▶ **Task directions**
If an entry holds a picture, drop the picture and restate the rest word for word.

(Records from a collection)
====

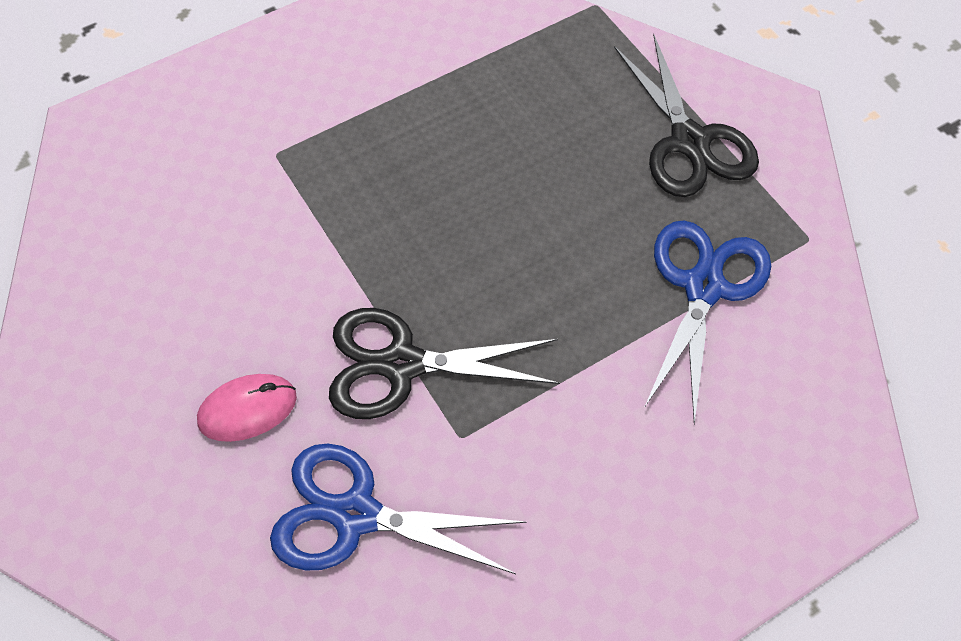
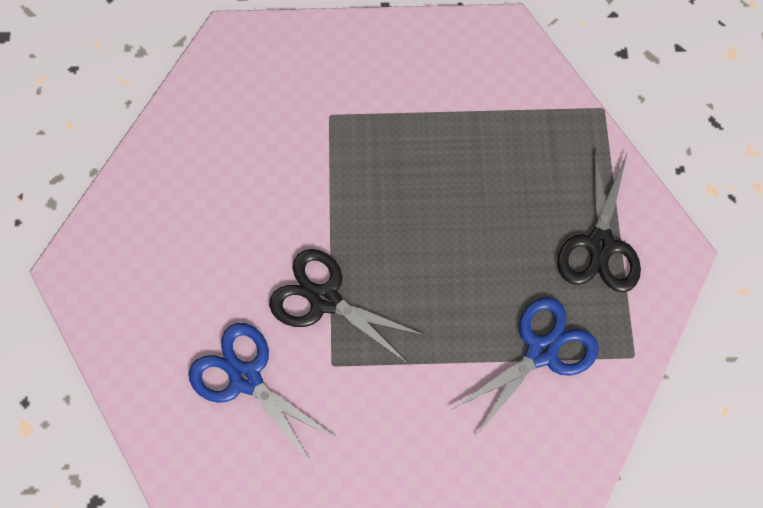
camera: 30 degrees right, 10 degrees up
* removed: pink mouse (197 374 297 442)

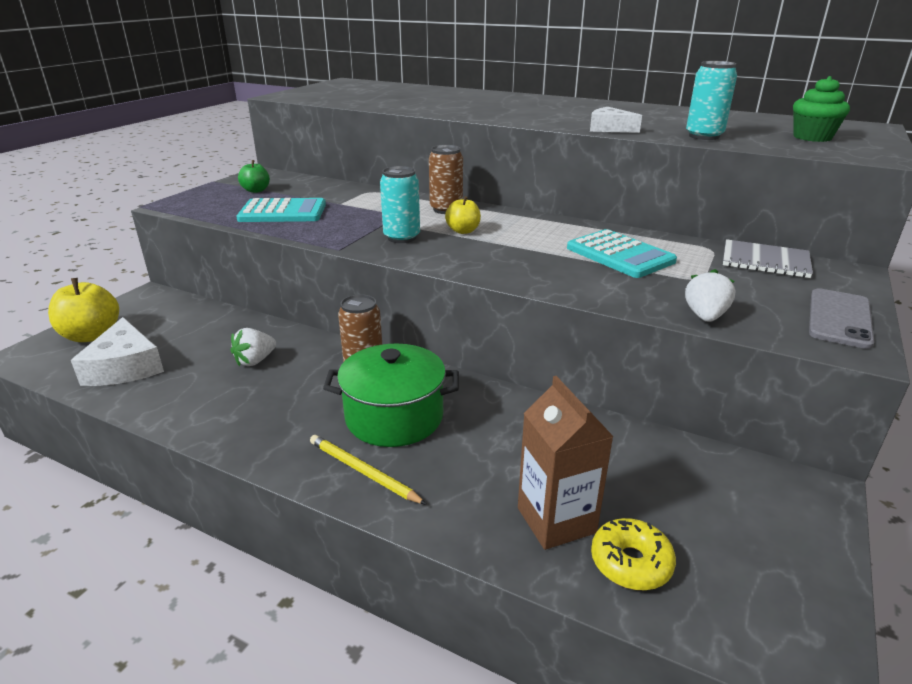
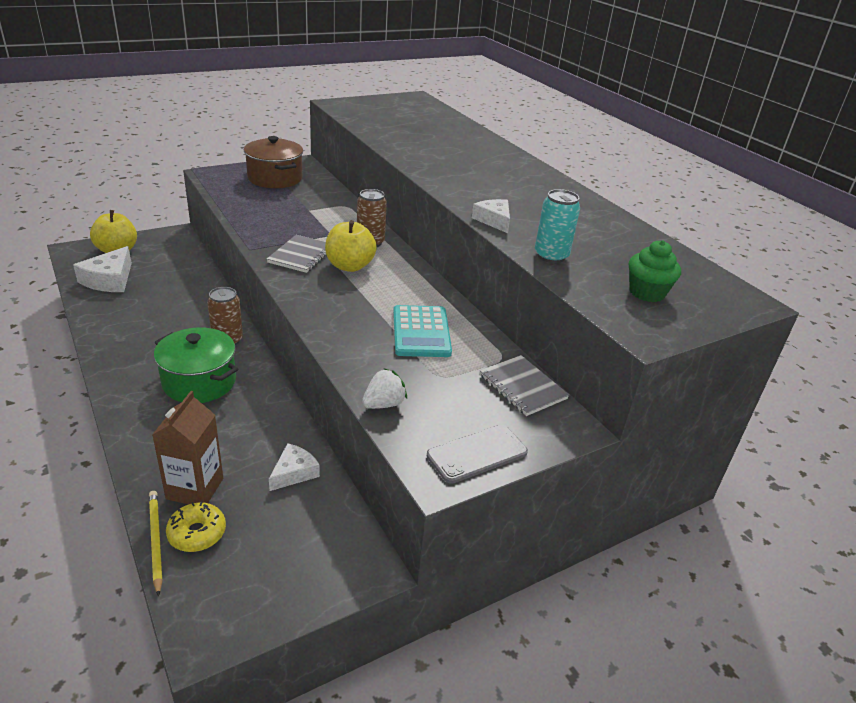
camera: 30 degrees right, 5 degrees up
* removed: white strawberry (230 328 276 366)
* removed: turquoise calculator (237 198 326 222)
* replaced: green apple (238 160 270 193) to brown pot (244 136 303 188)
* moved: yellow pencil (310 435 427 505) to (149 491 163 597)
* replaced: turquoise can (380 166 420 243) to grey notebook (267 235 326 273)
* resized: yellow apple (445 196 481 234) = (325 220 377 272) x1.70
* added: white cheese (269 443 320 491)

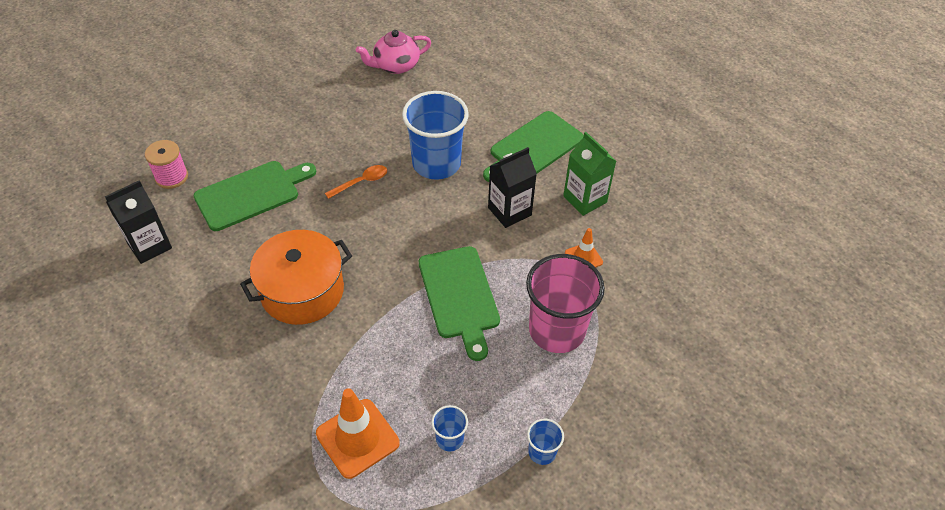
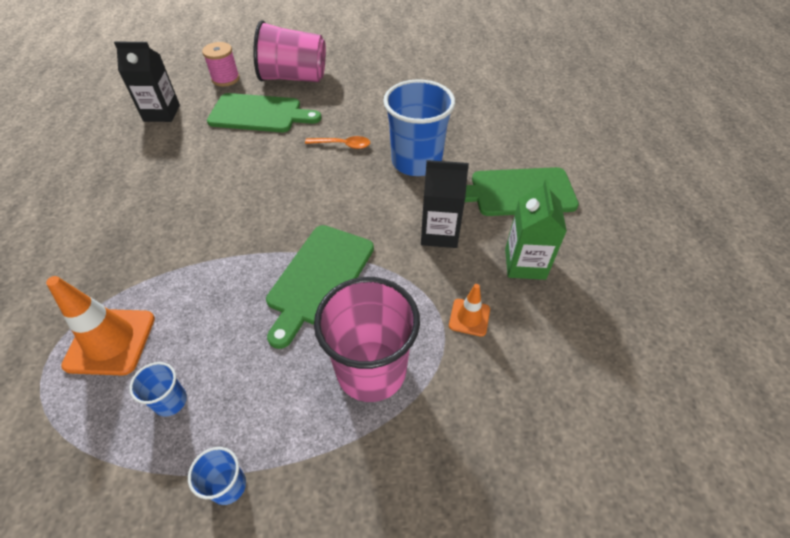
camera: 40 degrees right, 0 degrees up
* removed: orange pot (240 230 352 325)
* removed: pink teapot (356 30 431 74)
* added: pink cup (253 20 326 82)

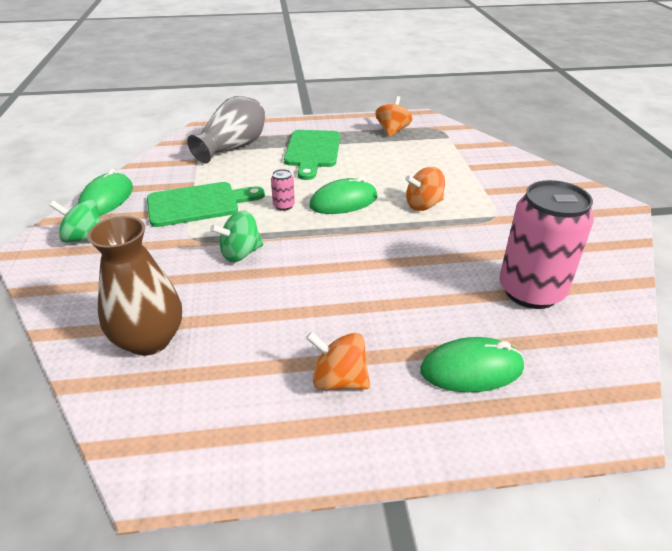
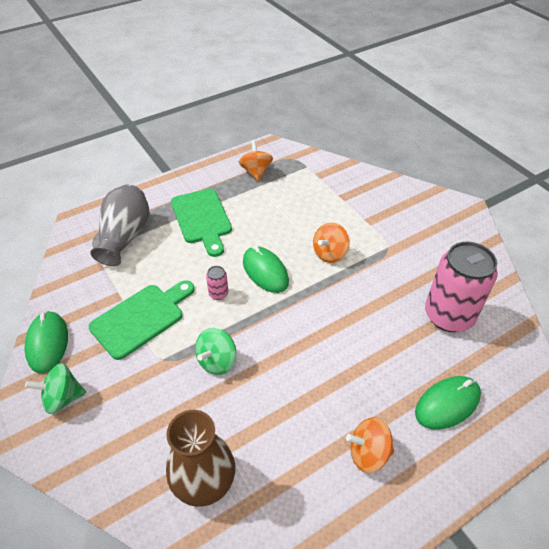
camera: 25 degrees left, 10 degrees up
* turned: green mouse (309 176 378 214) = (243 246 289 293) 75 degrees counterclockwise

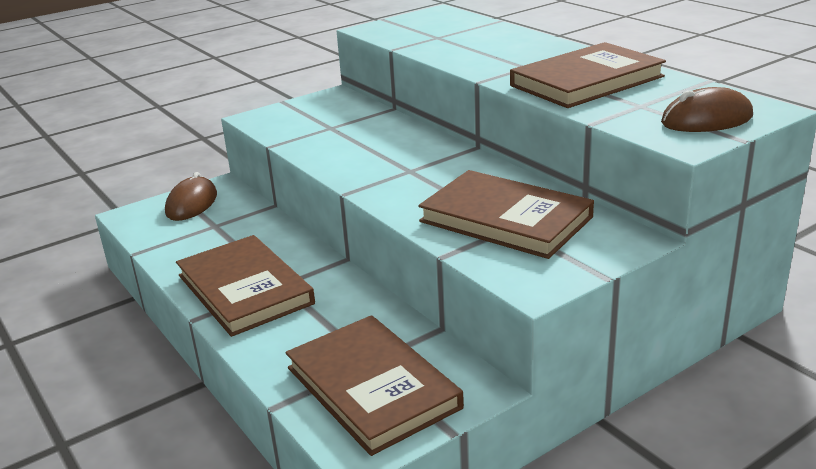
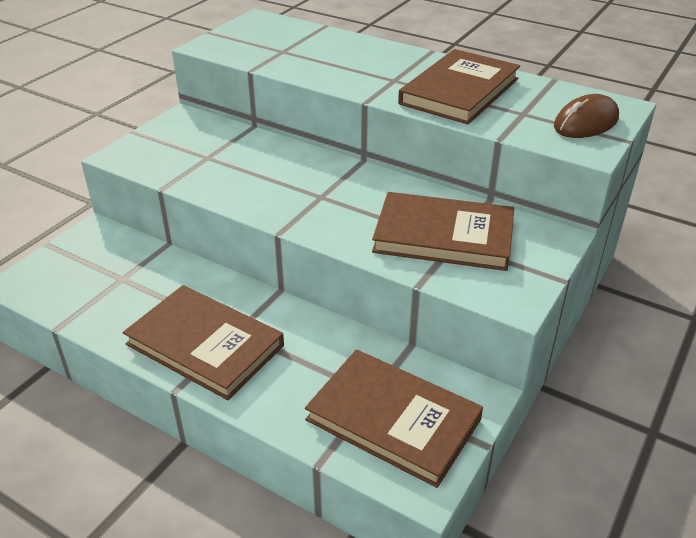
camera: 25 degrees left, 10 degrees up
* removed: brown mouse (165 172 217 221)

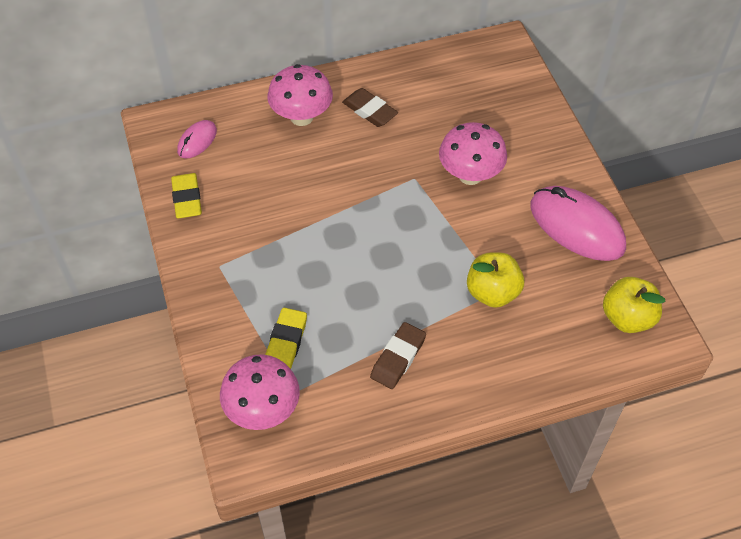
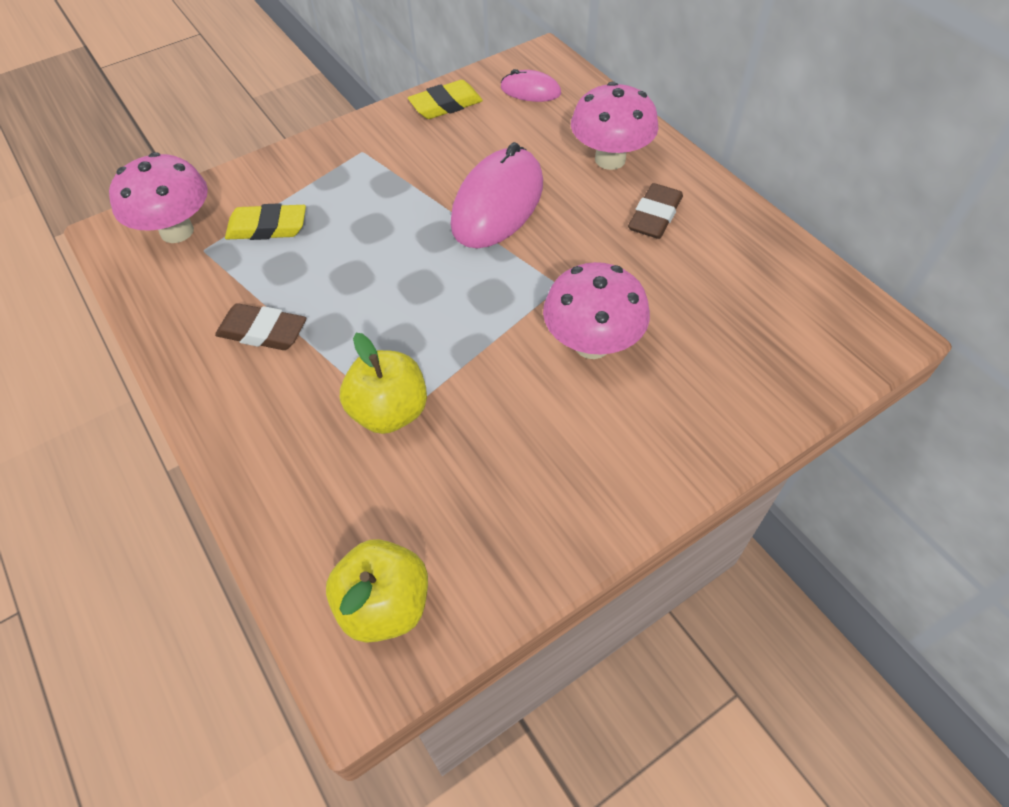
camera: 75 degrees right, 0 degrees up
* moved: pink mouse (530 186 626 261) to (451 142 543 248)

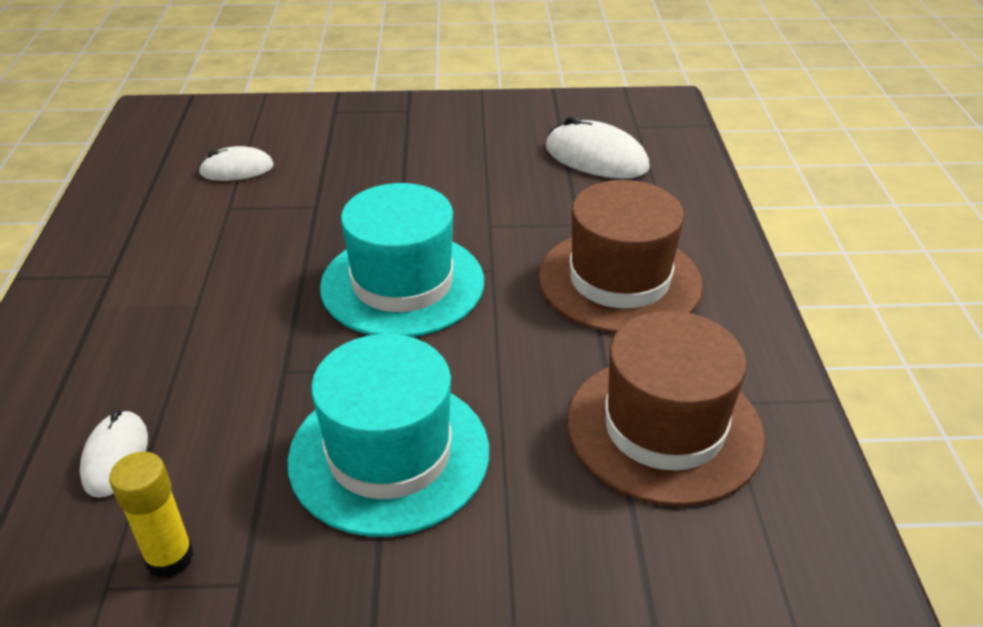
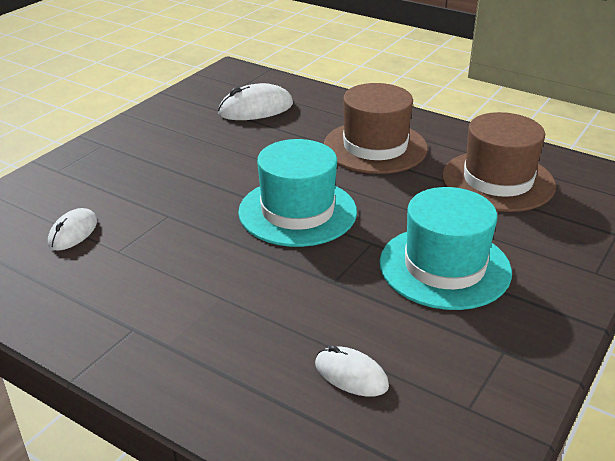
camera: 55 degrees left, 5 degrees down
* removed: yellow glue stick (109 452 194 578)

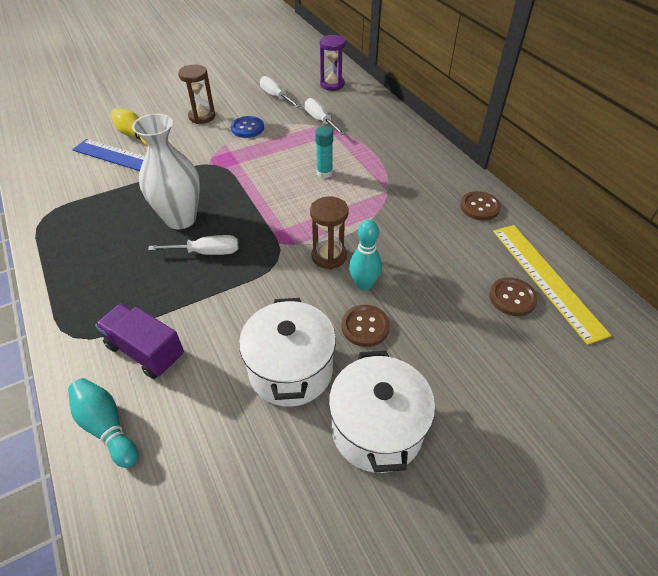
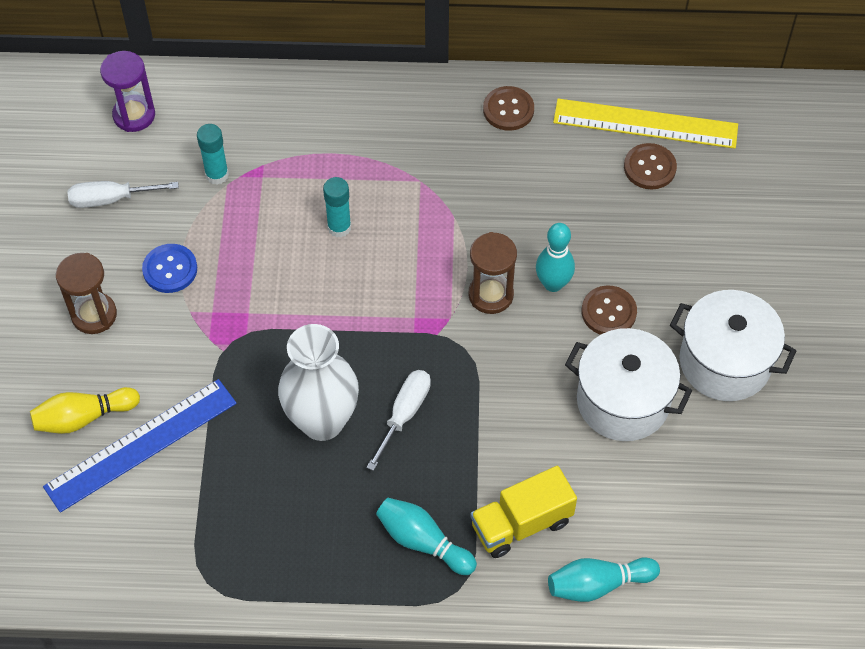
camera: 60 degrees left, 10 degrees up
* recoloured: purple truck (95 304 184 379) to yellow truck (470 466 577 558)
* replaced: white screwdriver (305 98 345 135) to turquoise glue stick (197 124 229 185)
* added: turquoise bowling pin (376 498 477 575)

====

▶ **Response to this exercise**
camera: 30 degrees right, 10 degrees up
* removed: pink mouse (197 374 297 442)

camera: 30 degrees right, 5 degrees up
* removed: white strawberry (230 328 276 366)
* removed: turquoise calculator (237 198 326 222)
* replaced: green apple (238 160 270 193) to brown pot (244 136 303 188)
* moved: yellow pencil (310 435 427 505) to (149 491 163 597)
* replaced: turquoise can (380 166 420 243) to grey notebook (267 235 326 273)
* resized: yellow apple (445 196 481 234) = (325 220 377 272) x1.70
* added: white cheese (269 443 320 491)

camera: 40 degrees right, 0 degrees up
* removed: orange pot (240 230 352 325)
* removed: pink teapot (356 30 431 74)
* added: pink cup (253 20 326 82)

camera: 25 degrees left, 10 degrees up
* turned: green mouse (309 176 378 214) = (243 246 289 293) 75 degrees counterclockwise

camera: 25 degrees left, 10 degrees up
* removed: brown mouse (165 172 217 221)

camera: 75 degrees right, 0 degrees up
* moved: pink mouse (530 186 626 261) to (451 142 543 248)

camera: 55 degrees left, 5 degrees down
* removed: yellow glue stick (109 452 194 578)

camera: 60 degrees left, 10 degrees up
* recoloured: purple truck (95 304 184 379) to yellow truck (470 466 577 558)
* replaced: white screwdriver (305 98 345 135) to turquoise glue stick (197 124 229 185)
* added: turquoise bowling pin (376 498 477 575)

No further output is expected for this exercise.